What is required: Skip every line before the one containing "Mockup.java: [678,295,968,393] ->", then copy that line and the rest of the entries below exactly, through the last line.

--- START ---

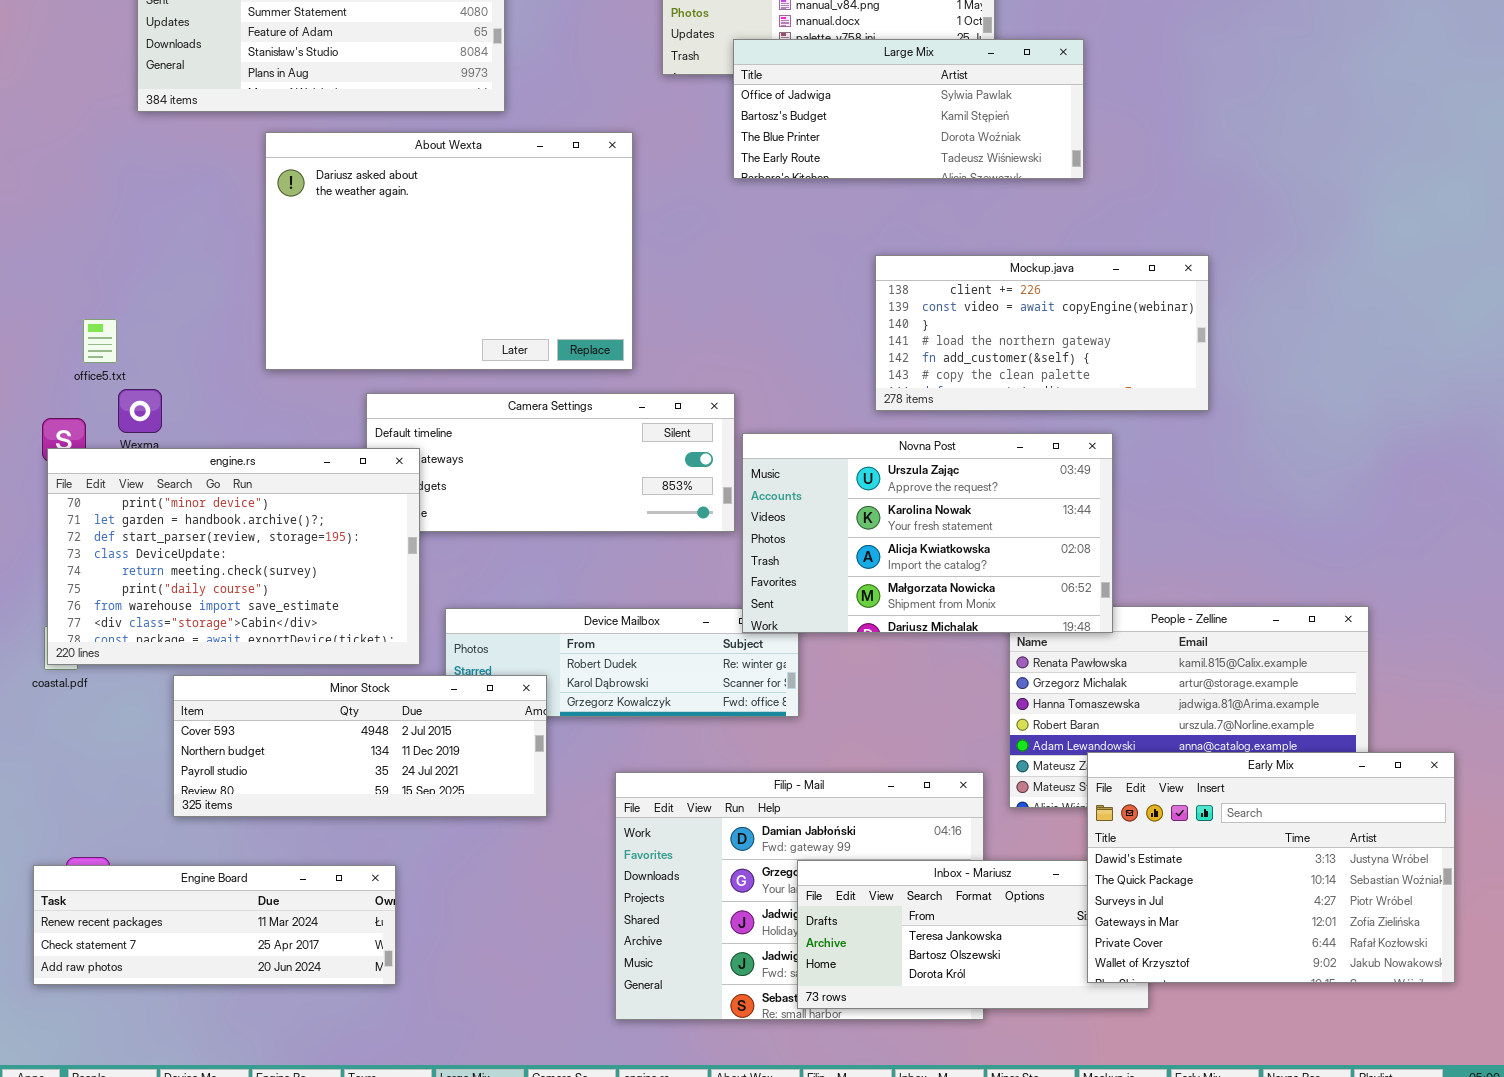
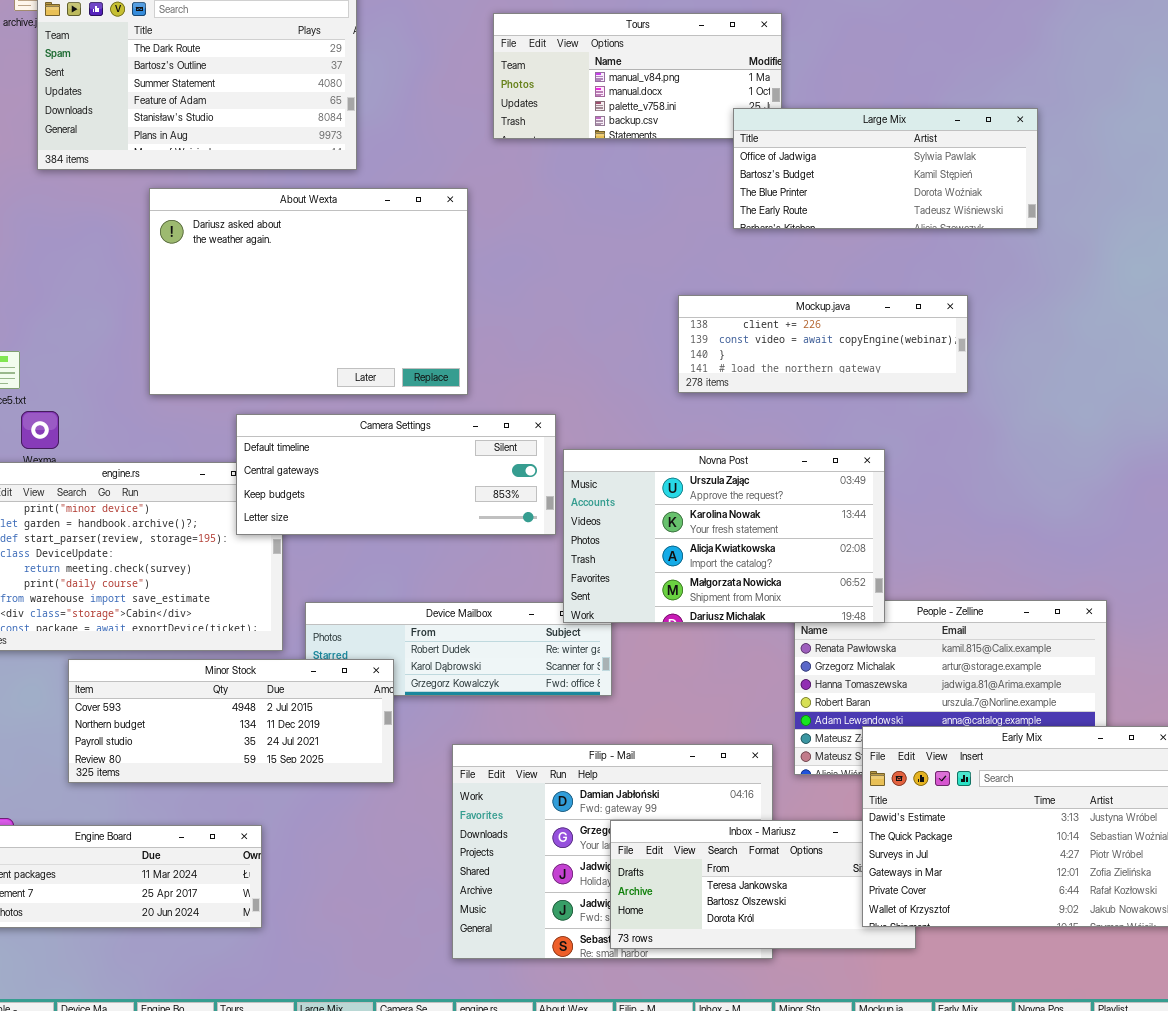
Large Mix: [733,39,1084,179] -> [733,108,1038,229], moved
Mockup.java: [875,255,1209,411] -> [678,295,968,393], resized
Camera Settings: [366,393,735,532] -> [236,414,556,535], raised

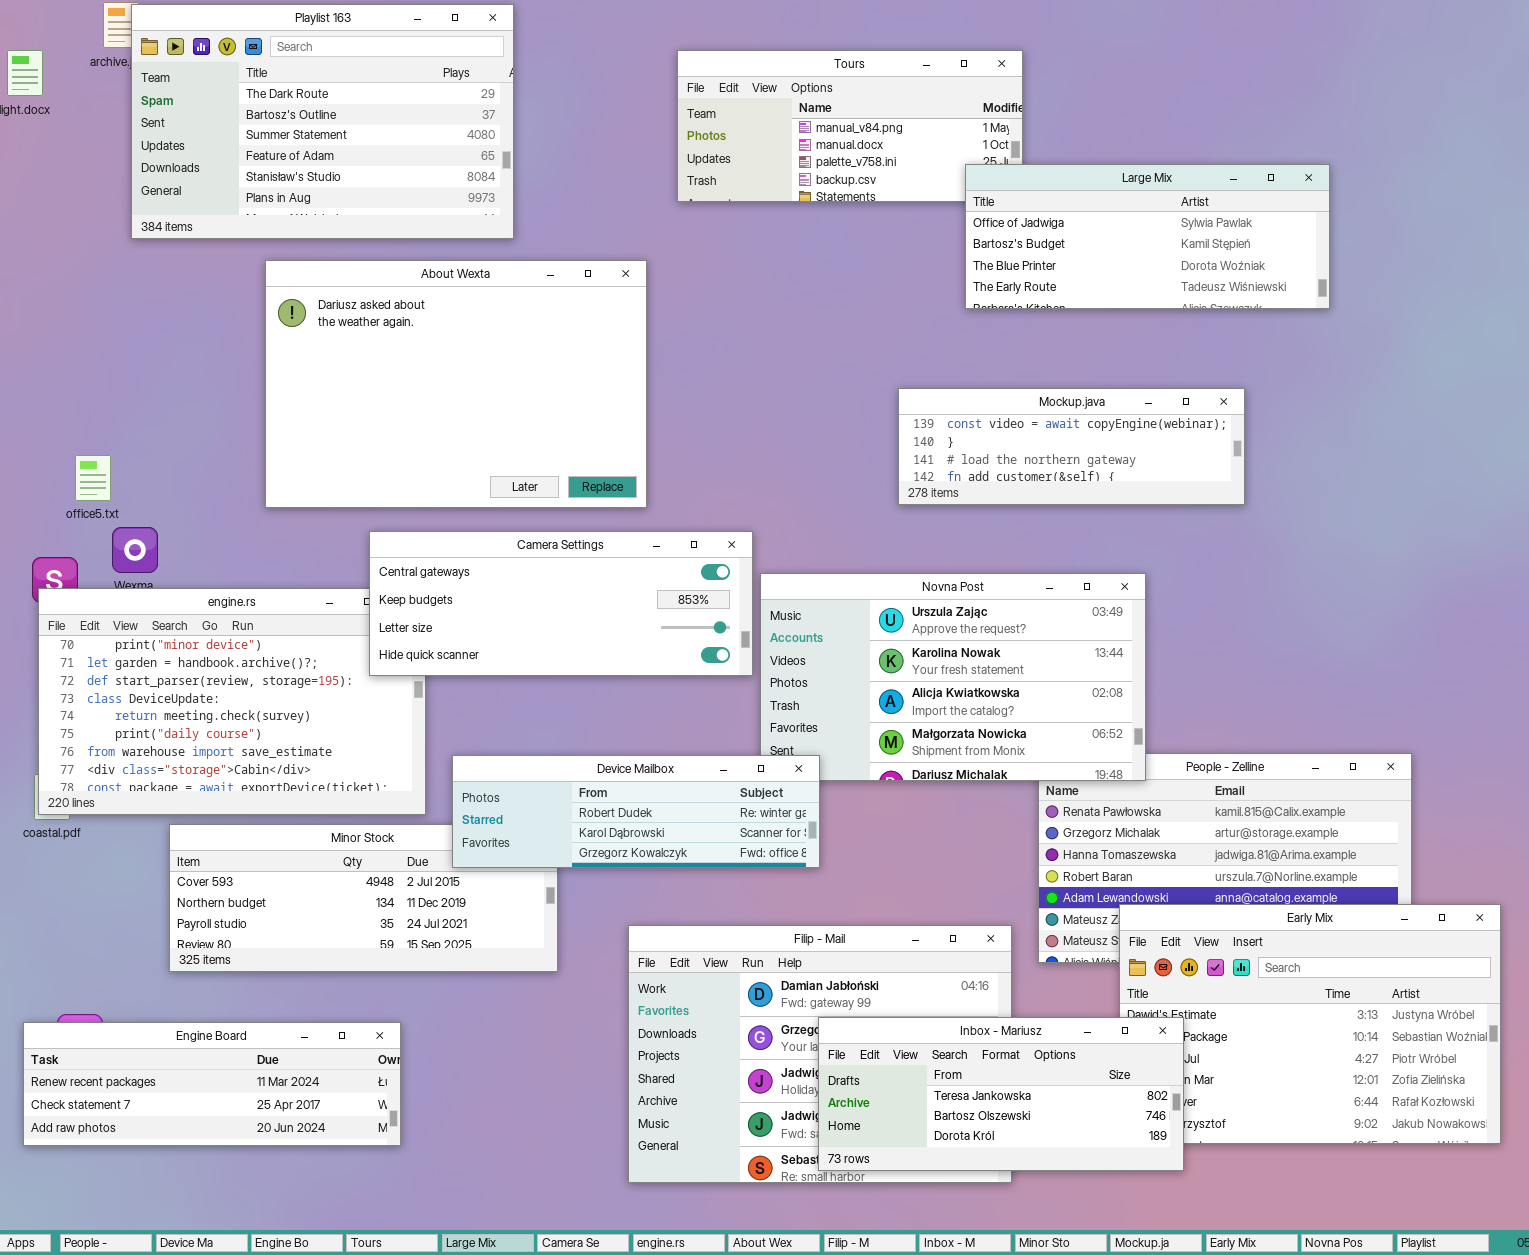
Mockup.java: [678,295,968,393] -> [898,388,1245,505], scrolled down 1 row
Camera Settings: [236,414,556,535] -> [369,531,753,676], scrolled down 1 row
Device Mailbox: [305,602,612,696] -> [452,755,820,868], raised
Inbox - Mariusz: [610,820,916,949] -> [818,1017,1184,1171], raised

--- END ---

Answer box:
Mockup.java: [678,295,968,393] -> [898,388,1245,505], scrolled down 1 row
Camera Settings: [236,414,556,535] -> [369,531,753,676], scrolled down 1 row
Device Mailbox: [305,602,612,696] -> [452,755,820,868], raised
Inbox - Mariusz: [610,820,916,949] -> [818,1017,1184,1171], raised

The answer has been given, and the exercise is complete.